WHAT THE EXERCISE ASKS
State how many lines contain the string "Trompete", treating uppercase and lowercase letters as distinct. Give only the number.

Extracted data entries
((

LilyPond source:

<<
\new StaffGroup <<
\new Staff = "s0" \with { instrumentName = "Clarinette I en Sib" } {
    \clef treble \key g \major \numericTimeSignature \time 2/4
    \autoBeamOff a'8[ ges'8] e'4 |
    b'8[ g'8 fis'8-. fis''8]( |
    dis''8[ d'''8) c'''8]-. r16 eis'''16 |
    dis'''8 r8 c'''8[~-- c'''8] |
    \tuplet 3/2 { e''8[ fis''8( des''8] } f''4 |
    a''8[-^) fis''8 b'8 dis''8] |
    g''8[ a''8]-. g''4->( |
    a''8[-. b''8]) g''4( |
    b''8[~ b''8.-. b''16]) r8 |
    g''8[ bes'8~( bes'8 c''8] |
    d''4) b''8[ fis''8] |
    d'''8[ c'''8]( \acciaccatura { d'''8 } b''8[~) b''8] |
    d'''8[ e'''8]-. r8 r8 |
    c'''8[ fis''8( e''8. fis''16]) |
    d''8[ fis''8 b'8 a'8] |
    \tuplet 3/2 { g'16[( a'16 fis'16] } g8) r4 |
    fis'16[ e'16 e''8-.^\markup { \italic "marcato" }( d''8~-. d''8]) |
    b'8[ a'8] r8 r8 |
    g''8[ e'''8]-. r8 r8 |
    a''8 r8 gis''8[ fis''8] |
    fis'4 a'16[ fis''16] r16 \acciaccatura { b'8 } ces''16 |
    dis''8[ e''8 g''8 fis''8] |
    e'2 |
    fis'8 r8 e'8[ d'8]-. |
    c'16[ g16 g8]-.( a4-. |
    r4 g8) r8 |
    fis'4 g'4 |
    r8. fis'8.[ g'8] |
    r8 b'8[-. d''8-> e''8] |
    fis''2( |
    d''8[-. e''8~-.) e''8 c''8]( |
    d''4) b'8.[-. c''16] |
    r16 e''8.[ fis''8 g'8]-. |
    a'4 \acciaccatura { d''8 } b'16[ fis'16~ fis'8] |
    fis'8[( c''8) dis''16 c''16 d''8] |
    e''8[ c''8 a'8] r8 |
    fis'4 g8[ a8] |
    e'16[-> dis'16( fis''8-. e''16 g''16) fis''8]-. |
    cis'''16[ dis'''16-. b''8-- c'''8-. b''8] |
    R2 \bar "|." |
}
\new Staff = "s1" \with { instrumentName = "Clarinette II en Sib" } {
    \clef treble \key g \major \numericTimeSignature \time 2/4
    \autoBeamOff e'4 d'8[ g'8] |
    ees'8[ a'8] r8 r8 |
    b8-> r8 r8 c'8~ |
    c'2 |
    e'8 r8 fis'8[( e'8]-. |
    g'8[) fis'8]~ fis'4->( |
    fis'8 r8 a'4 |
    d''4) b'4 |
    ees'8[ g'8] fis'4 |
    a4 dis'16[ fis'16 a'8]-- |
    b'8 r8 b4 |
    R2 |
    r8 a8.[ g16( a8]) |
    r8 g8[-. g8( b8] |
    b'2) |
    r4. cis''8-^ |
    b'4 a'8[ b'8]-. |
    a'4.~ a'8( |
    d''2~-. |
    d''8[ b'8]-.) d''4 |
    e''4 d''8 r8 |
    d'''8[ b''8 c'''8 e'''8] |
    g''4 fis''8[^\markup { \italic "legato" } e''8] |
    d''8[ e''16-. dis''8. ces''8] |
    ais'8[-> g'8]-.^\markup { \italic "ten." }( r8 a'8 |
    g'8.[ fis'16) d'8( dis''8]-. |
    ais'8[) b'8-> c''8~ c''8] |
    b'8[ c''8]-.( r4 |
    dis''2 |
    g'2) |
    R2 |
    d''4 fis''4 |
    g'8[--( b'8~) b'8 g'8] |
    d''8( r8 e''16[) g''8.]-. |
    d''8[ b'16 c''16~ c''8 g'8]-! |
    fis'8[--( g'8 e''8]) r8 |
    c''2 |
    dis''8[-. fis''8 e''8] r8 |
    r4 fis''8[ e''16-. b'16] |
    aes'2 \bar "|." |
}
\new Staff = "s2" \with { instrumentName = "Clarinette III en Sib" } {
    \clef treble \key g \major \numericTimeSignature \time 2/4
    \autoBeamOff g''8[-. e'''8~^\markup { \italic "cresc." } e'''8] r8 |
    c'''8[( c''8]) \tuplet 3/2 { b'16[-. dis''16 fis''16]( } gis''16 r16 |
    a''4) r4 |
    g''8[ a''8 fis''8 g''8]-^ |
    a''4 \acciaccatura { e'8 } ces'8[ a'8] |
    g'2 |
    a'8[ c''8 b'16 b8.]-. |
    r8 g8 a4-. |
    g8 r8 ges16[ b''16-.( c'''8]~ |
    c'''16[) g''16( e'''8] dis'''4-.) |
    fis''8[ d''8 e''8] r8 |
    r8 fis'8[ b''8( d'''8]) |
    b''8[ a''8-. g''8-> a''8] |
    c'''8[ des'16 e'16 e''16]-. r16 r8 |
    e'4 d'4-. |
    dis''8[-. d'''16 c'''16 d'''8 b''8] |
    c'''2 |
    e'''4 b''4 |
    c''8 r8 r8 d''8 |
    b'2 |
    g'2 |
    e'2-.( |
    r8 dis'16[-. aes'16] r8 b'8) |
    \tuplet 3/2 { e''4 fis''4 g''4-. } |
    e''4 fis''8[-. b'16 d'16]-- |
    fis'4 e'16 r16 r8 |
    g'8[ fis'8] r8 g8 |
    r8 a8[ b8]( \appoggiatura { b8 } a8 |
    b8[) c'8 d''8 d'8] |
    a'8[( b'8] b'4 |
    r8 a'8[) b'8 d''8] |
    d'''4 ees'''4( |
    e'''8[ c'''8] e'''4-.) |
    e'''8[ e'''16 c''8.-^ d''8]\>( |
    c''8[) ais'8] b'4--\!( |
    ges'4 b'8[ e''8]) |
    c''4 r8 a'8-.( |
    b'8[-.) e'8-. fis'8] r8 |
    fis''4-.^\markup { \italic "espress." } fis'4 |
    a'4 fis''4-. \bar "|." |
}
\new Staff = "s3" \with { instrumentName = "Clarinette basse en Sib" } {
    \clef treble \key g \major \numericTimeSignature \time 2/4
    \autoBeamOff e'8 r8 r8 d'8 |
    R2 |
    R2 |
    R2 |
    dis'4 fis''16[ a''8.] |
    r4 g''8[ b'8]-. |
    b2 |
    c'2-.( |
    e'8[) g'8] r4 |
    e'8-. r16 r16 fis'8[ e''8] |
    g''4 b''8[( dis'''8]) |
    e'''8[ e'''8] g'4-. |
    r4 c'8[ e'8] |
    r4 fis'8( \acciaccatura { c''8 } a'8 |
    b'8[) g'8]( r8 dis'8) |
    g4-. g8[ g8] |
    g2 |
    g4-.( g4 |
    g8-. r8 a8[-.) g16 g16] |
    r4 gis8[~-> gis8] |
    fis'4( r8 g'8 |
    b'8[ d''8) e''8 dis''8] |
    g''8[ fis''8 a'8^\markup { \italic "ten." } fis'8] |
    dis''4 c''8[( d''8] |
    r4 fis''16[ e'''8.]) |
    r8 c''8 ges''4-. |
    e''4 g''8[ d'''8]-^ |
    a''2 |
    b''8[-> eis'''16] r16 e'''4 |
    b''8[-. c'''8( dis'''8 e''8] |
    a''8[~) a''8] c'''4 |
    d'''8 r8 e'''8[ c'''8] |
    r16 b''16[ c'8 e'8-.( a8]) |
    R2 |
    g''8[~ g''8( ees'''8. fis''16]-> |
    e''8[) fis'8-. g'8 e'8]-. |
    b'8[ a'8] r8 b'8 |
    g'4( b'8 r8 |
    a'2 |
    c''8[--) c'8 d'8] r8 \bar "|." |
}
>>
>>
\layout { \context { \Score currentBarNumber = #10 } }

))
((

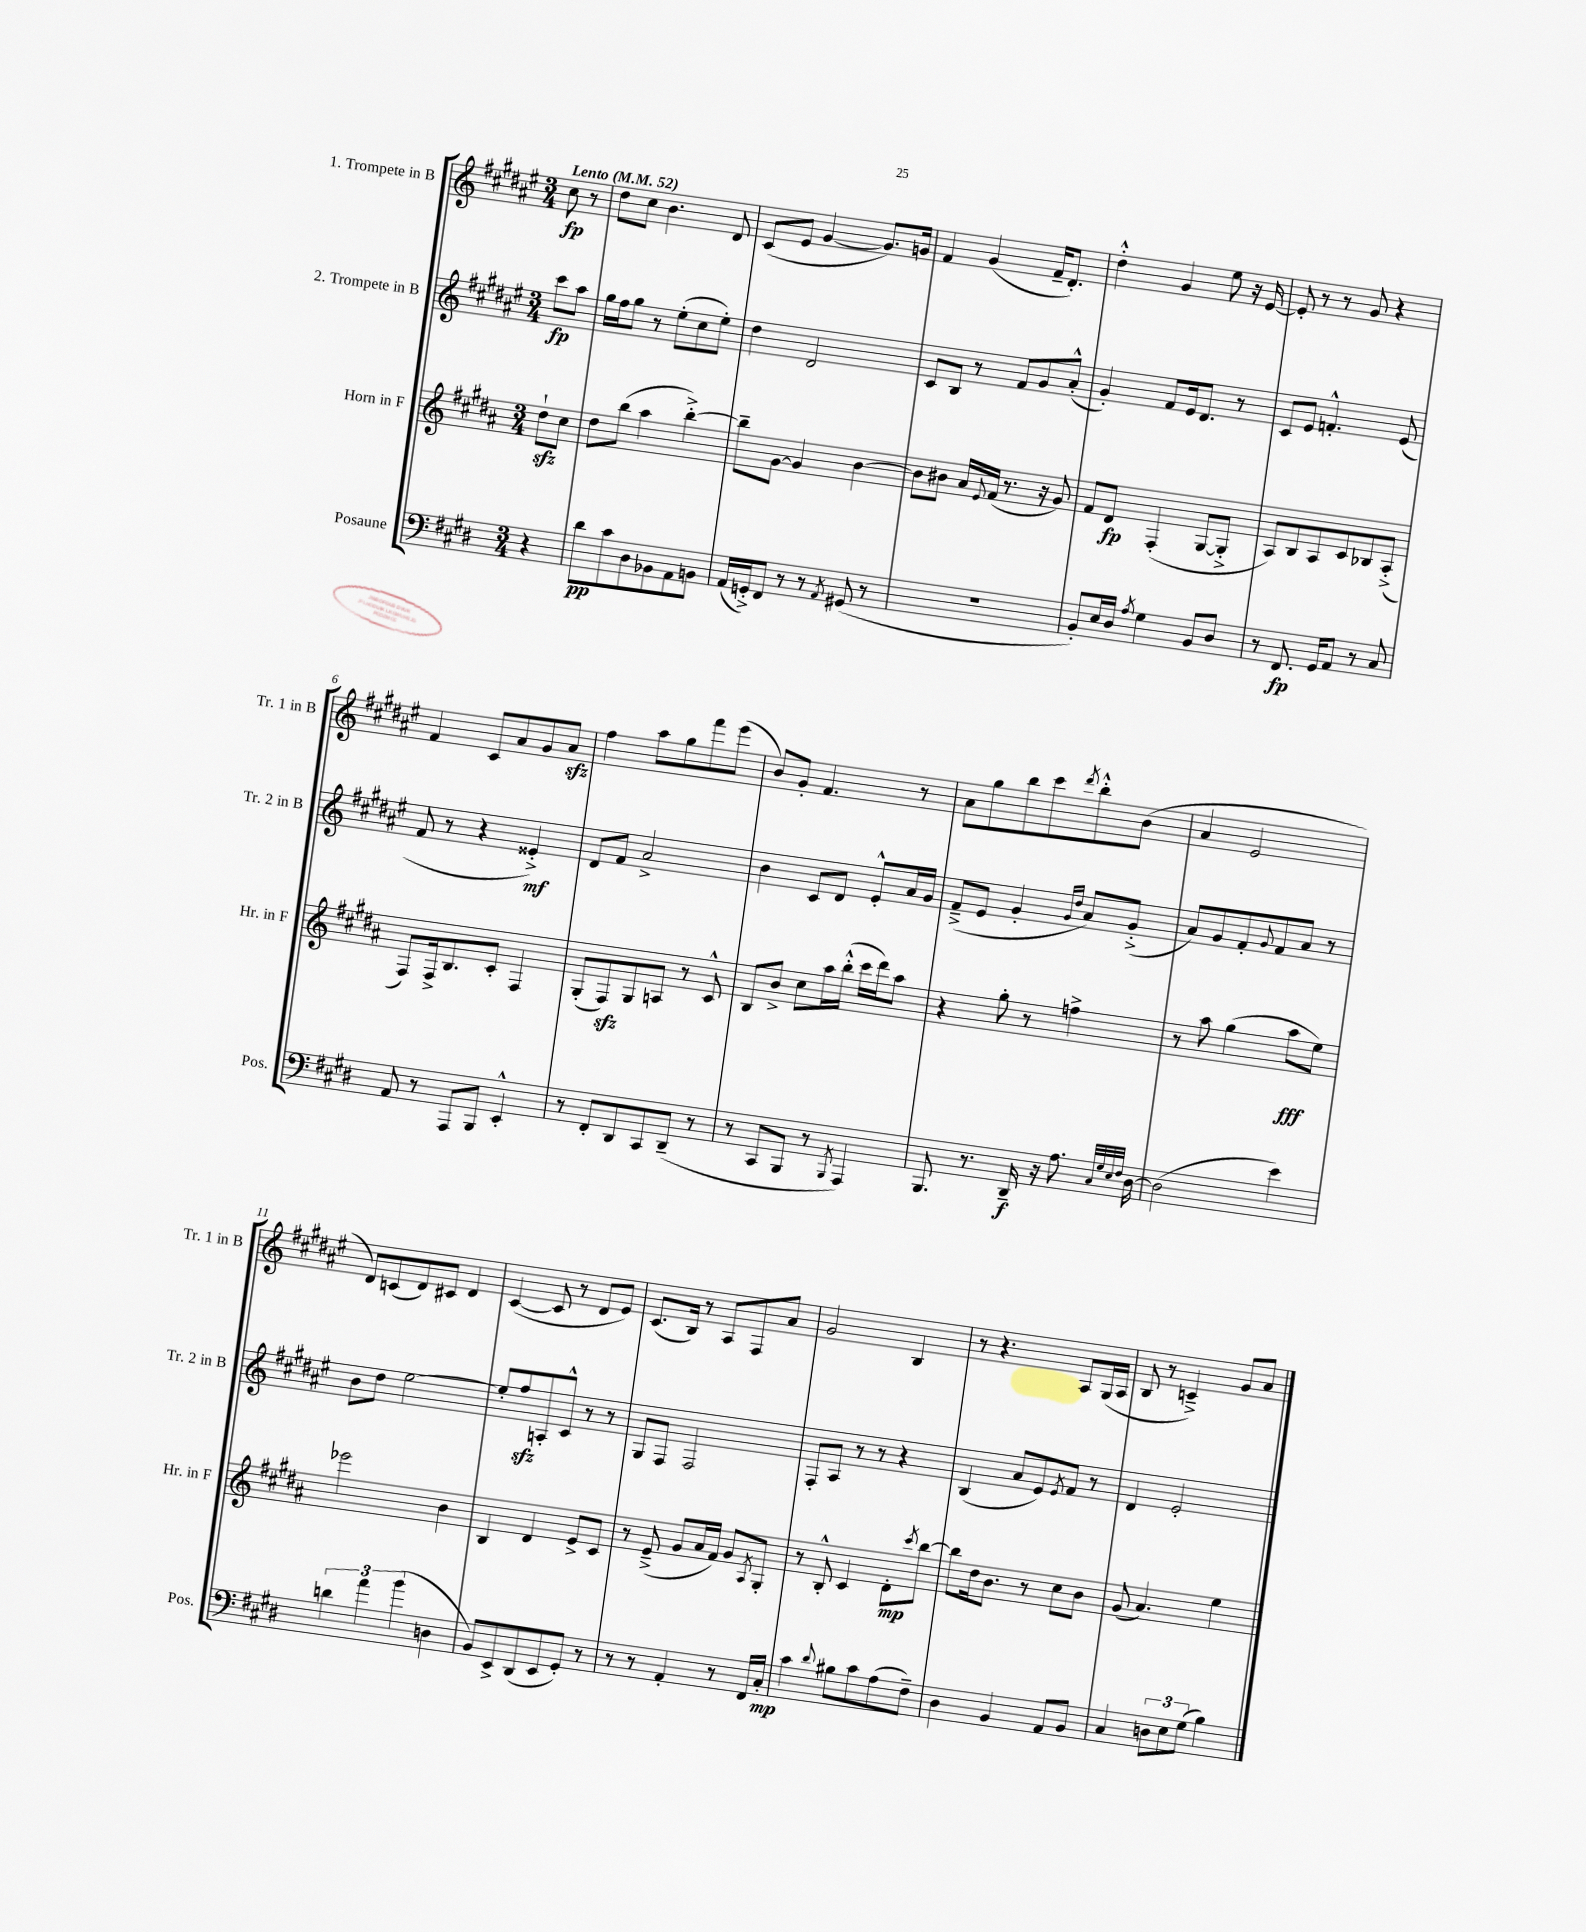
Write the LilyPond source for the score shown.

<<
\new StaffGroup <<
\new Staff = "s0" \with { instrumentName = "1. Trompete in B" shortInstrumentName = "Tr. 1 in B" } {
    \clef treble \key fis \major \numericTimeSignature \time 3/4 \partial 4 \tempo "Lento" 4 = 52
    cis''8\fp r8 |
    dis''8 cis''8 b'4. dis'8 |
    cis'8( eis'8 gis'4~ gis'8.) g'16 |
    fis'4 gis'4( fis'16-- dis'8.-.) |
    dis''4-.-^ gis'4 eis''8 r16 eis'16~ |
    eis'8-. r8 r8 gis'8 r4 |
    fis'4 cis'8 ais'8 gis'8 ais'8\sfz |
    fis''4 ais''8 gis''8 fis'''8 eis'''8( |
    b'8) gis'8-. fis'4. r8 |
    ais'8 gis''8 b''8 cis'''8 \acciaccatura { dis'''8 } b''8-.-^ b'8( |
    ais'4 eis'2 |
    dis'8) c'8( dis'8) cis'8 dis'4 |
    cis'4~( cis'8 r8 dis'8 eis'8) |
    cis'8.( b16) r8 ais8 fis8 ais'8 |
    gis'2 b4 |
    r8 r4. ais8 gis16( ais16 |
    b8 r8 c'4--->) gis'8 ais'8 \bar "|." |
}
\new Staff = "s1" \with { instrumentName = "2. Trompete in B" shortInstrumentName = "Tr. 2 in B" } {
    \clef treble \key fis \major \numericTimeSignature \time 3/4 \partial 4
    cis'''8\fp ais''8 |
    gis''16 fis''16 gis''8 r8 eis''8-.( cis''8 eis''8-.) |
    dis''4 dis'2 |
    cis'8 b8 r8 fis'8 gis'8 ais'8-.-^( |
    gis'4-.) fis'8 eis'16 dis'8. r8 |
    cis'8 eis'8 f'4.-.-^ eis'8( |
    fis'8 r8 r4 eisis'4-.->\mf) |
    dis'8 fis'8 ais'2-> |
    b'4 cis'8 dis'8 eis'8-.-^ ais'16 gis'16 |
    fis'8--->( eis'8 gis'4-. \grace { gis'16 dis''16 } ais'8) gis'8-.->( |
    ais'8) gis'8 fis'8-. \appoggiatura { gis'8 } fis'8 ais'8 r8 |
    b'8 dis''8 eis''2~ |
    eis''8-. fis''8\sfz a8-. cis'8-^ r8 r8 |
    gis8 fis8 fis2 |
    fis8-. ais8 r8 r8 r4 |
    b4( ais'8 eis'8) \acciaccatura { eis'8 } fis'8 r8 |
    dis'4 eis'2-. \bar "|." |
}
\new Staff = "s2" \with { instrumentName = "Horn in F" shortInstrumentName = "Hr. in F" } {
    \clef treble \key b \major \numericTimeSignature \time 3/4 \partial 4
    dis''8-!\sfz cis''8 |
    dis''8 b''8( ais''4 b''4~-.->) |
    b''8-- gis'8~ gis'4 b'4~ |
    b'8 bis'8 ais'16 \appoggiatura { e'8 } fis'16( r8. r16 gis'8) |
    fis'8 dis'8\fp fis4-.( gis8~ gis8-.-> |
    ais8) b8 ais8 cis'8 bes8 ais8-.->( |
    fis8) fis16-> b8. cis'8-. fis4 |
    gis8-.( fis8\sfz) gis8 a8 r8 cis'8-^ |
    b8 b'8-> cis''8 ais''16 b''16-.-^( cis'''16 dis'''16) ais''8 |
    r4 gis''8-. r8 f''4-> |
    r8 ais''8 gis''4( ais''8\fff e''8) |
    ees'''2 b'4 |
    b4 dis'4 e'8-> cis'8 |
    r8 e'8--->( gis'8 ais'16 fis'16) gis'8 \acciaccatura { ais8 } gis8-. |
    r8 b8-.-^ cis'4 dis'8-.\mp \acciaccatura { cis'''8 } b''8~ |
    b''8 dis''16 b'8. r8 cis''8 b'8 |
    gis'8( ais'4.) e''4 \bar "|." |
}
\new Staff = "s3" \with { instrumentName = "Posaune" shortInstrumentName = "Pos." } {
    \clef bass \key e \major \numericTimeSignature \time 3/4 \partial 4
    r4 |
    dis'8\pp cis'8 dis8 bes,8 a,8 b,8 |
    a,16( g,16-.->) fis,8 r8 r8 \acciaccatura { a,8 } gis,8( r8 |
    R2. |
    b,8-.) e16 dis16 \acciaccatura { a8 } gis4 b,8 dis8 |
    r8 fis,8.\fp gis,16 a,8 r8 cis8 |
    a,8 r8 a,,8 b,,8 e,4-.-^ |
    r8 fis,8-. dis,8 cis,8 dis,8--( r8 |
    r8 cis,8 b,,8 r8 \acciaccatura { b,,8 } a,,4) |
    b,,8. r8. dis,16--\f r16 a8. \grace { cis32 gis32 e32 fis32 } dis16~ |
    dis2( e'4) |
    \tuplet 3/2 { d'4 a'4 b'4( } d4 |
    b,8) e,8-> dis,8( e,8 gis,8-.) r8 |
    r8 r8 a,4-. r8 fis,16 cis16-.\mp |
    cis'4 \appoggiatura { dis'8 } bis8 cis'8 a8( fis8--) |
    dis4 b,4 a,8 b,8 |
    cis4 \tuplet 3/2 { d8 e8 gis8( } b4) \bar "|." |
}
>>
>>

))

RESULT OF THE TASK
2